#### Exercise objective
Output only the line that contains "(563, 527) = (323, 363): blue" and the lines after it, all verbatim, through the last one below.

#### Recorded data
* * * * * * * * *

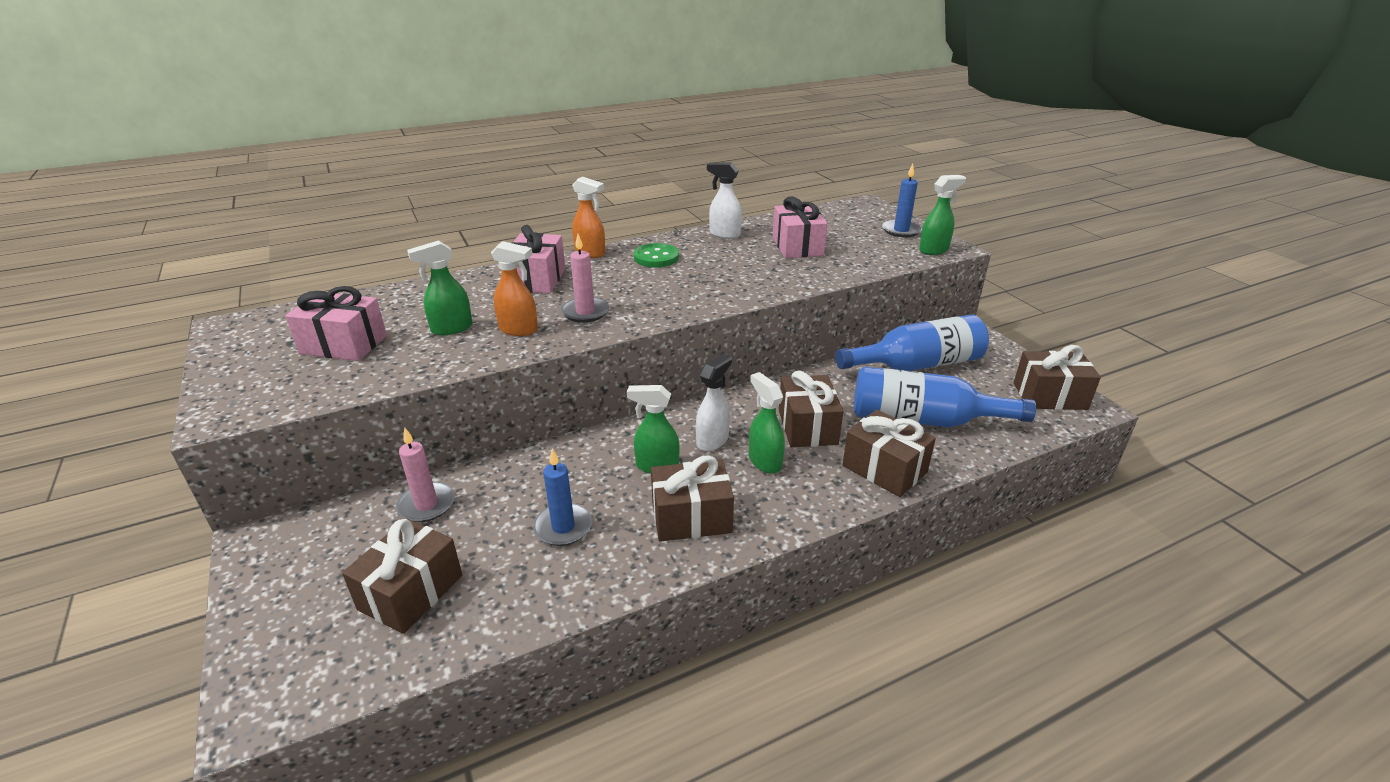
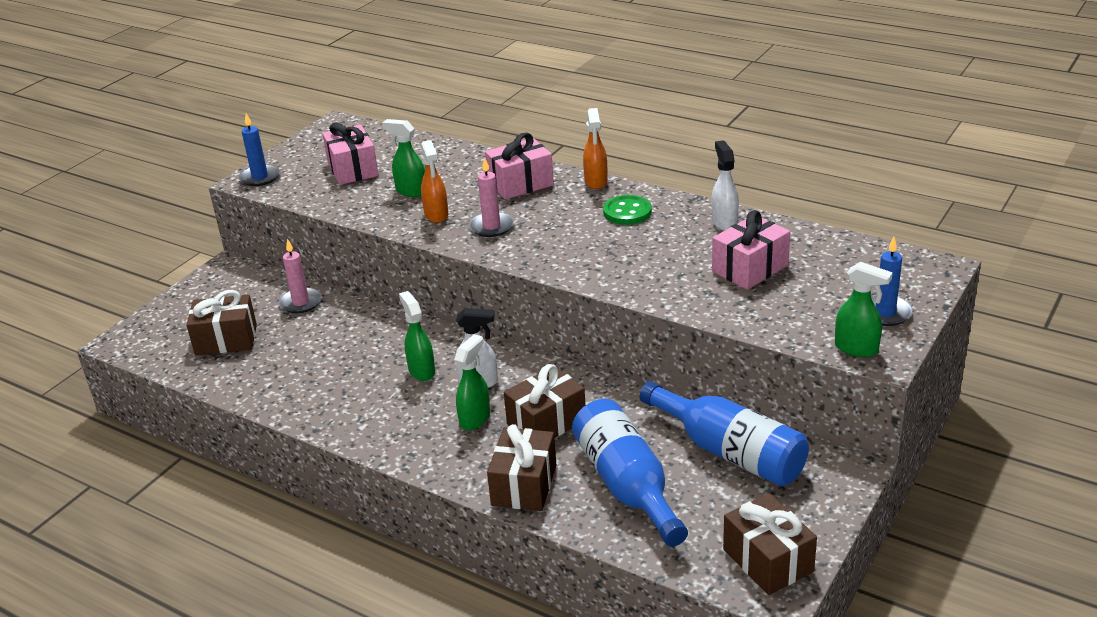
camera: 60 degrees right, 0 degrees up
(563, 527) = (323, 363): blue candle -> blue candle (260, 177)
(691, 517) = (377, 412): brown gift -> none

* * * * * * * * *

#### Result for this task
(563, 527) = (323, 363): blue candle -> blue candle (260, 177)
(691, 517) = (377, 412): brown gift -> none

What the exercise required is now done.